Records supplied:
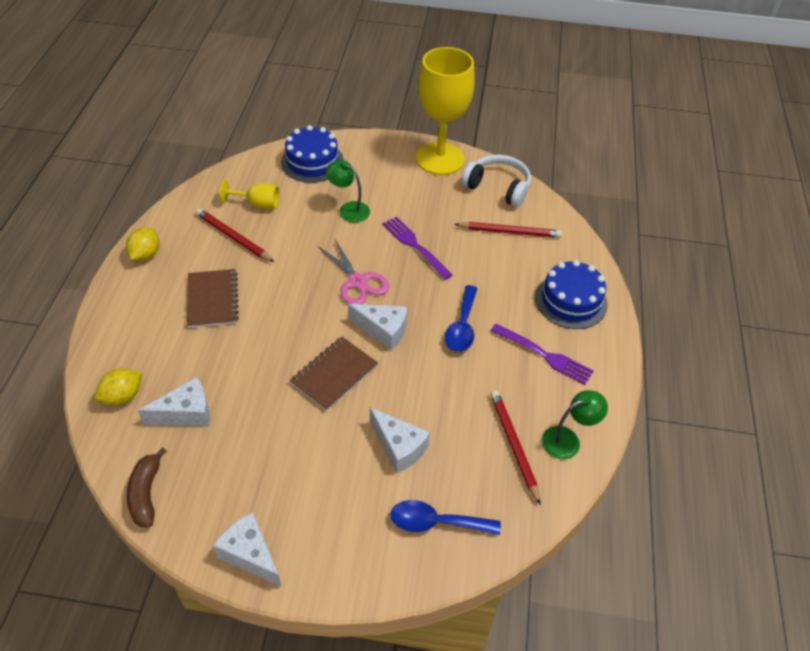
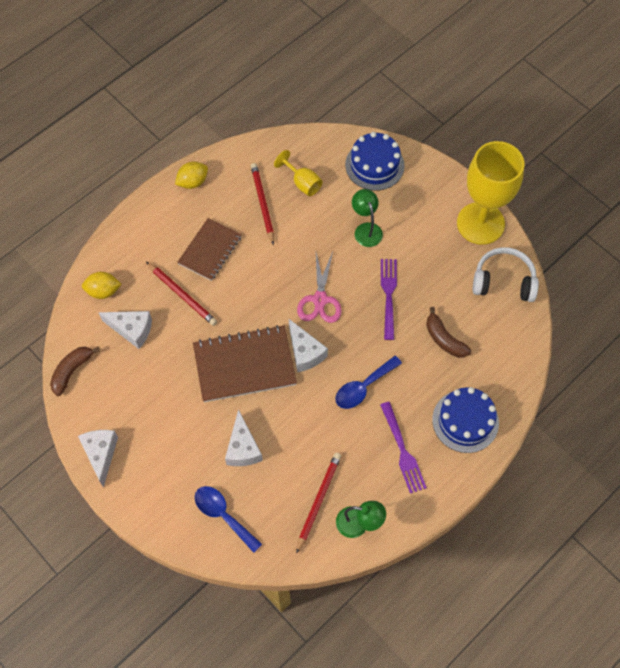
camera: 40 degrees right, 15 degrees up
(334, 374) = (244, 365): brown notebook -> brown notebook, size x1.52
(493, 252) = (444, 339): none -> brown banana
(498, 187) = (503, 281): white headphones -> white headphones turned 60 degrees counterclockwise
(509, 232) = (474, 329): red pencil -> red pencil (182, 295)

Problem statement: Pictures aside, reproduce all of the material above without alteration.

Response to the exercise:
camera: 40 degrees right, 15 degrees up
(334, 374) = (244, 365): brown notebook -> brown notebook, size x1.52
(493, 252) = (444, 339): none -> brown banana
(498, 187) = (503, 281): white headphones -> white headphones turned 60 degrees counterclockwise
(509, 232) = (474, 329): red pencil -> red pencil (182, 295)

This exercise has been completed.